• **WHAT IS NEEDED**
Copy verbatim the block of lines in the entries below whose first line contains "camera: 55 degrees right, 10 degrees down" and whose last line contains "(734, 305) = (689, 473): green". Leave out all other lines.

• **MATERIAL TO PROCESS**
++++++++++
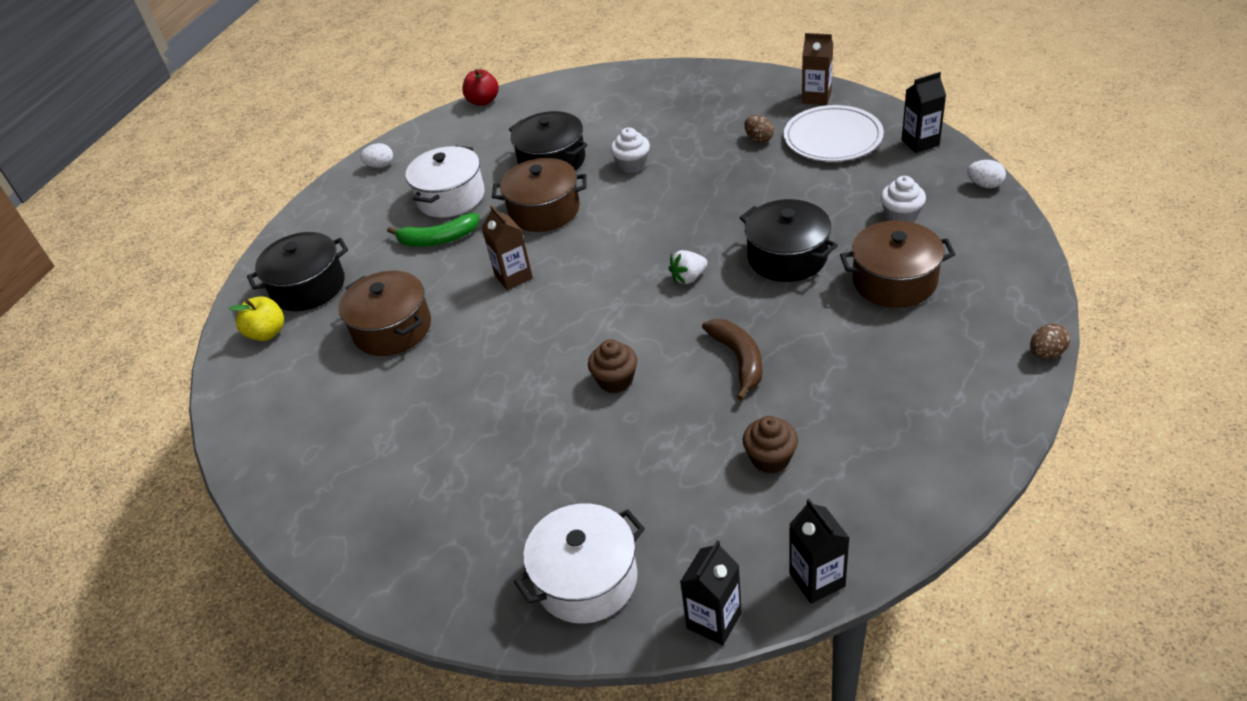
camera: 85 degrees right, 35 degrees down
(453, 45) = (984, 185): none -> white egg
++++++++++
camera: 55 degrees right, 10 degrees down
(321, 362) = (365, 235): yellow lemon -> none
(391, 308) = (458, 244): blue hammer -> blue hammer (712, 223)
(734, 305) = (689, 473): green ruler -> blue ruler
++++++++++
• **EXERCISE OUTPUT**
camera: 55 degrees right, 10 degrees down
(321, 362) = (365, 235): yellow lemon -> none
(391, 308) = (458, 244): blue hammer -> blue hammer (712, 223)
(734, 305) = (689, 473): green ruler -> blue ruler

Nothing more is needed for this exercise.